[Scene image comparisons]
________

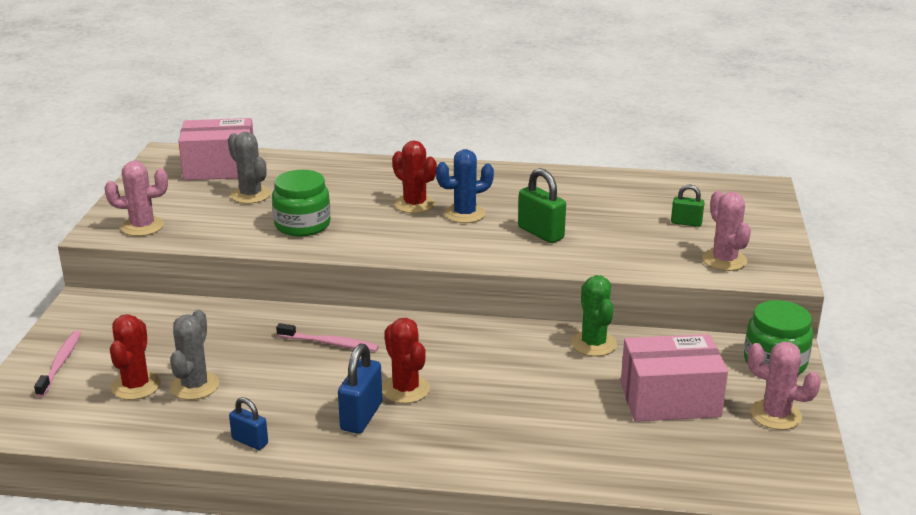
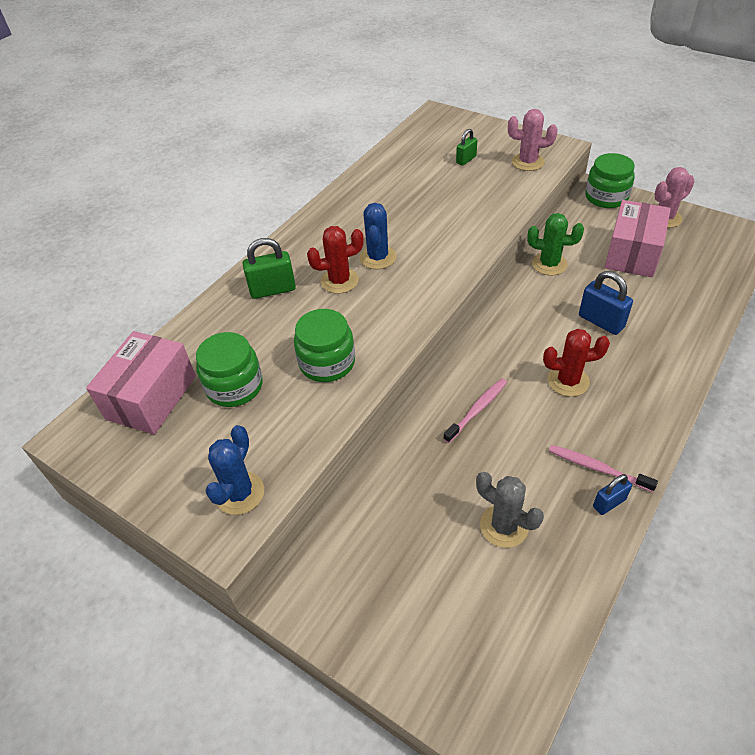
camera: 60 degrees left, 20 degrees up
pink toothbrush [34,331,81,397] -> pink toothbrush moved to [549,445,658,492]
pink cactus [104,161,168,236] -> blue cactus [205,425,264,515]
red cactus [110,314,161,400] -> none
grey cactus [228,132,271,204] -> green jar [196,332,263,407]
blue padlock [338,344,382,434] -> blue padlock moved to [579,271,633,335]
green padlock [518,168,566,243] -> green padlock moved to [243,238,296,299]

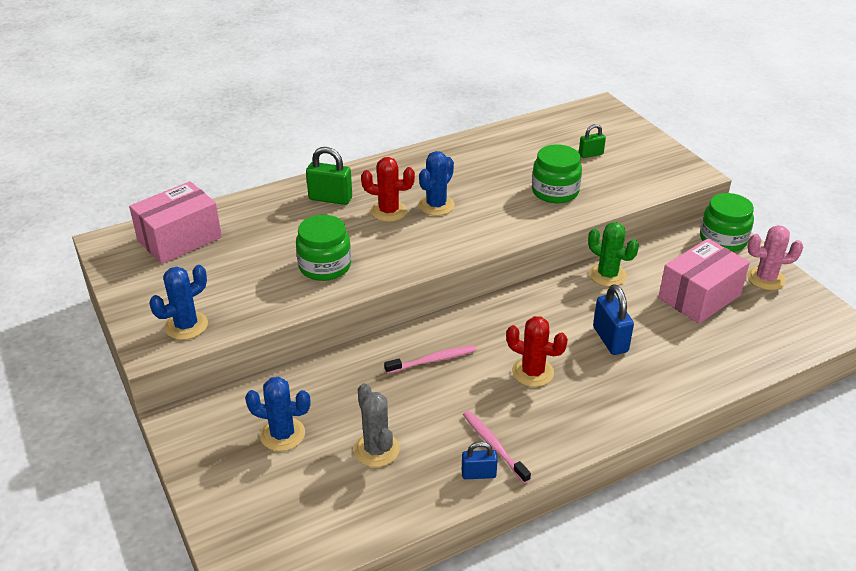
camera: 25 degrees right, 10 degrees down
green jar [196,332,263,407] -> green jar moved to [532,144,582,203]
pink cactus [508,109,558,171] -> none
none -> blue cactus [245,377,311,451]

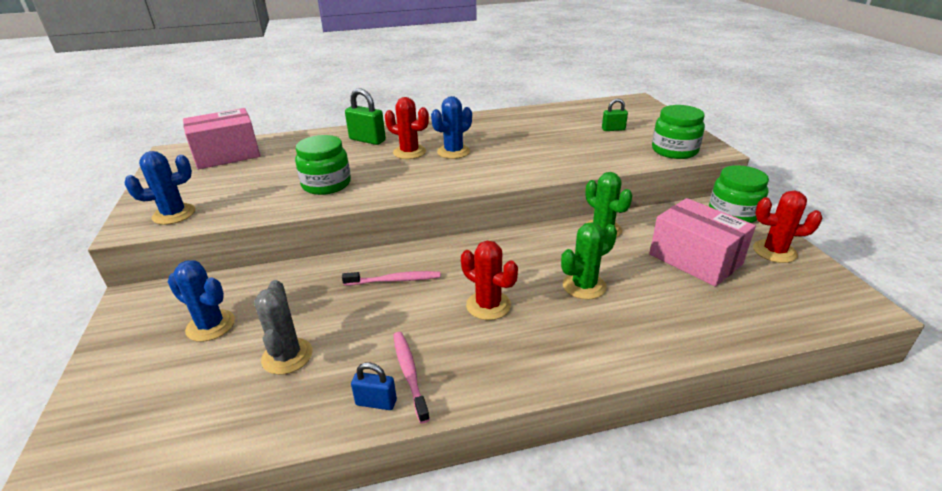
camera: 15 degrees right, 5 degrees down
green jar [532,144,582,203] -> green jar moved to [652,105,705,159]
blue padlock [593,284,634,355] -> green cactus [561,223,617,300]
pink box [658,239,750,324] -> pink box turned 75 degrees clockwise [649,198,756,287]
pink cactus [747,225,803,290] -> red cactus [753,191,822,263]

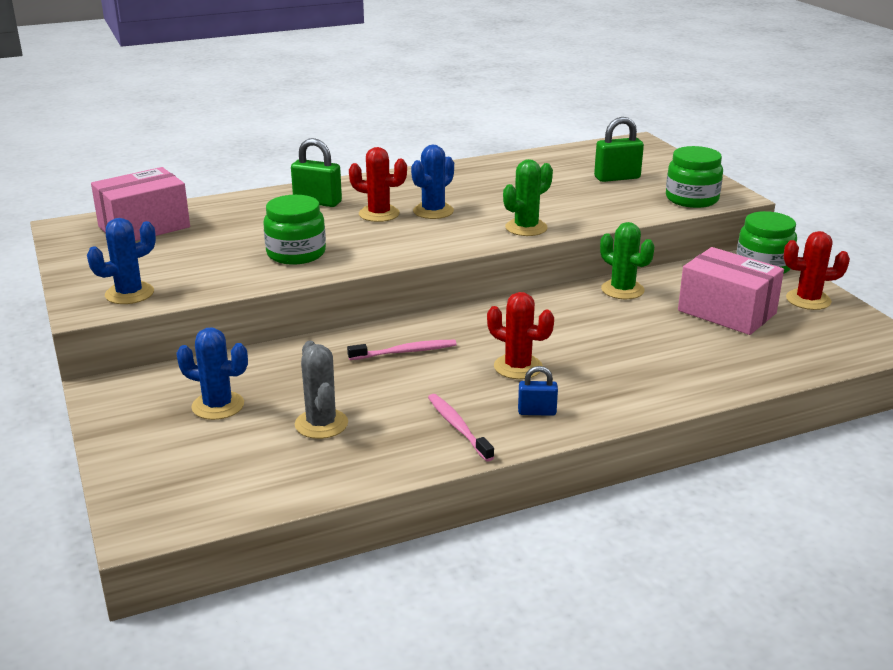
camera: 10 degrees left, 5 degrees down
blue padlock [351,363,397,410] -> blue padlock moved to [518,366,558,416]
green cactus [561,223,617,300] -> green cactus moved to [503,159,553,236]
green padlock [602,98,628,131] -> green padlock [594,117,644,182], size x1.62

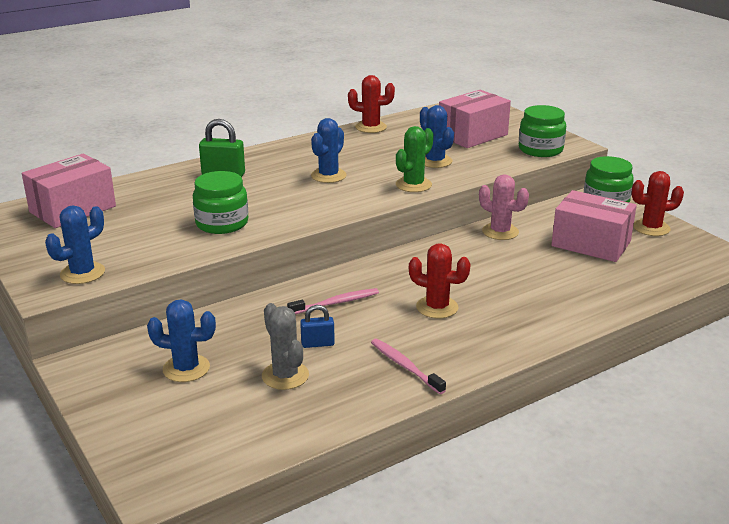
camera: 10 degrees left, 0 degrees up
red cactus [349,147,407,222] -> red cactus moved to [348,75,395,133]
blue padlock [518,366,558,416] -> blue padlock moved to [300,305,335,348]
green padlock [594,117,644,182] -> pink box [439,90,511,148]
green cactus [600,222,654,299] -> pink cactus [479,174,529,240]
none -> blue cactus [420,105,454,168]

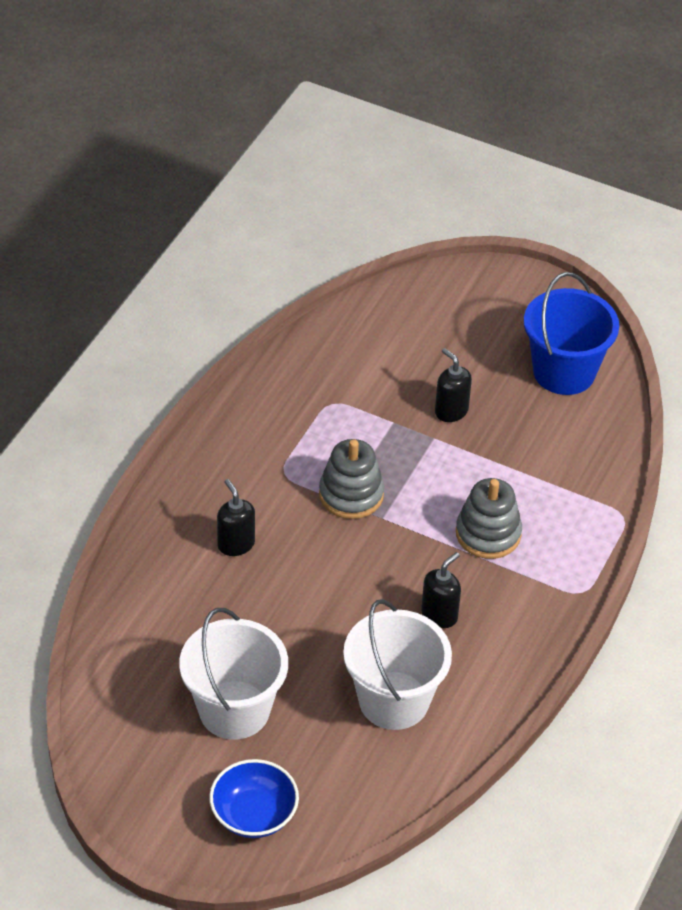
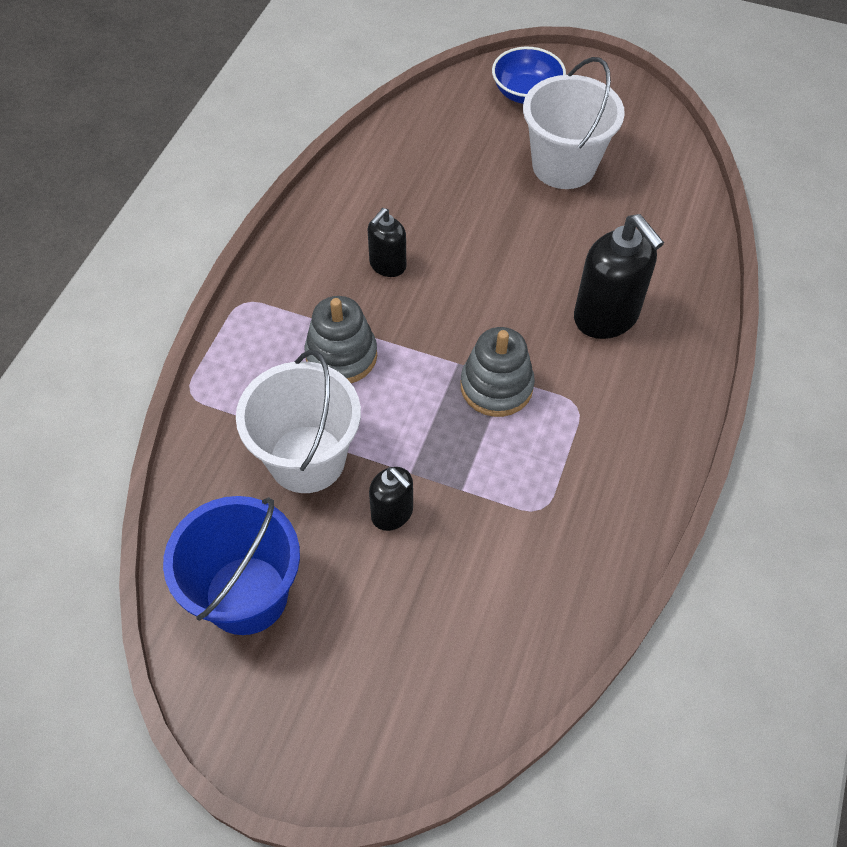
camera: 175 degrees right, 10 degrees up
black soap dispenser [217,479,255,556] -> black soap dispenser [574,214,664,339], size x1.74
white bucket [343,599,452,730] -> white bucket moved to [236,350,361,493]

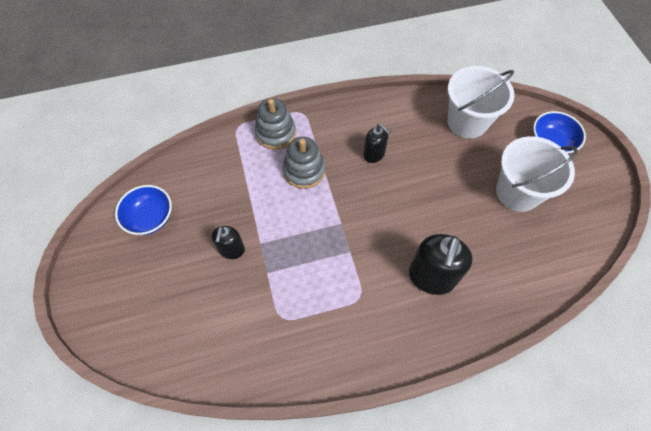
camera: 55 degrees right, 5 degrees up
blue bucket [163,496,300,635] -> blue bowl [115,185,172,235]
white bucket [236,350,361,493] -> white bucket moved to [447,66,514,138]
black soap dispenser [368,208,406,277] -> black soap dispenser turned 135 degrees counterclockwise [363,124,390,163]
grey stacking toy [461,327,535,417] -> grey stacking toy moved to [255,98,296,150]

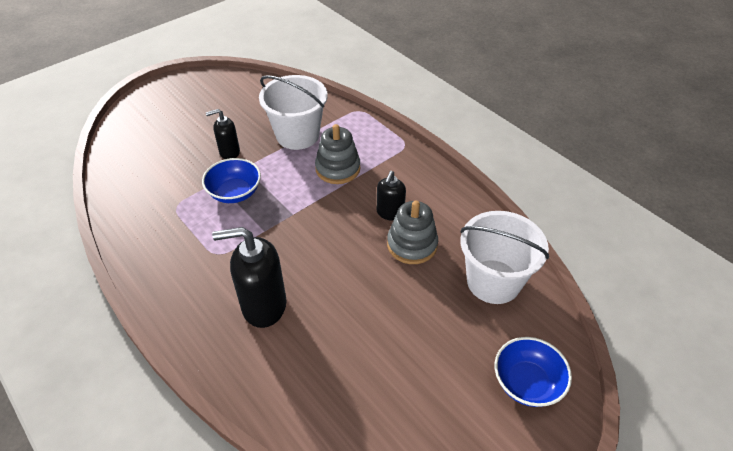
camera: 65 degrees right, 15 degrees down
blue bowl [115,185,172,235] -> blue bowl moved to [202,158,261,203]
grey stacking toy [255,98,296,150] -> grey stacking toy moved to [387,200,438,264]
white bucket [496,136,578,212] -> white bucket moved to [259,75,328,150]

________

**WHAT NEEDS TO BE DONE**: This exercise asks for the data above to be given again exactly, without pictures.

**PROBLEM SOLUTION**:
camera: 60 degrees left, 20 degrees up
pink toothbrush [34,331,81,397] -> pink toothbrush moved to [549,445,658,492]
pink cactus [104,161,168,236] -> blue cactus [205,425,264,515]
red cactus [110,314,161,400] -> none
grey cactus [228,132,271,204] -> green jar [196,332,263,407]
blue padlock [338,344,382,434] -> blue padlock moved to [579,271,633,335]
green padlock [518,168,566,243] -> green padlock moved to [243,238,296,299]

camera: 25 degrees right, 10 degrees down
green jar [196,332,263,407] -> green jar moved to [532,144,582,203]
pink cactus [508,109,558,171] -> none
none -> blue cactus [245,377,311,451]

camera: 15 degrees right, 5 degrees down
green jar [532,144,582,203] -> green jar moved to [652,105,705,159]
blue padlock [593,284,634,355] -> green cactus [561,223,617,300]
pink box [658,239,750,324] -> pink box turned 75 degrees clockwise [649,198,756,287]
pink cactus [747,225,803,290] -> red cactus [753,191,822,263]

camera: 10 degrees left, 5 degrees down
blue padlock [351,363,397,410] -> blue padlock moved to [518,366,558,416]
green cactus [561,223,617,300] -> green cactus moved to [503,159,553,236]
green padlock [602,98,628,131] -> green padlock [594,117,644,182], size x1.62

camera: 10 degrees left, 0 degrees up
red cactus [349,147,407,222] -> red cactus moved to [348,75,395,133]
blue padlock [518,366,558,416] -> blue padlock moved to [300,305,335,348]
green padlock [594,117,644,182] -> pink box [439,90,511,148]
green cactus [600,222,654,299] -> pink cactus [479,174,529,240]
none -> blue cactus [420,105,454,168]

camera: 175 degrees right, 10 degrees up
black soap dispenser [217,479,255,556] -> black soap dispenser [574,214,664,339], size x1.74
white bucket [343,599,452,730] -> white bucket moved to [236,350,361,493]

camera: 55 degrees right, 5 degrees up
blue bucket [163,496,300,635] -> blue bowl [115,185,172,235]
white bucket [236,350,361,493] -> white bucket moved to [447,66,514,138]
black soap dispenser [368,208,406,277] -> black soap dispenser turned 135 degrees counterclockwise [363,124,390,163]
grey stacking toy [461,327,535,417] -> grey stacking toy moved to [255,98,296,150]

camera: 65 degrees right, 15 degrees down
blue bowl [115,185,172,235] -> blue bowl moved to [202,158,261,203]
grey stacking toy [255,98,296,150] -> grey stacking toy moved to [387,200,438,264]
white bucket [496,136,578,212] -> white bucket moved to [259,75,328,150]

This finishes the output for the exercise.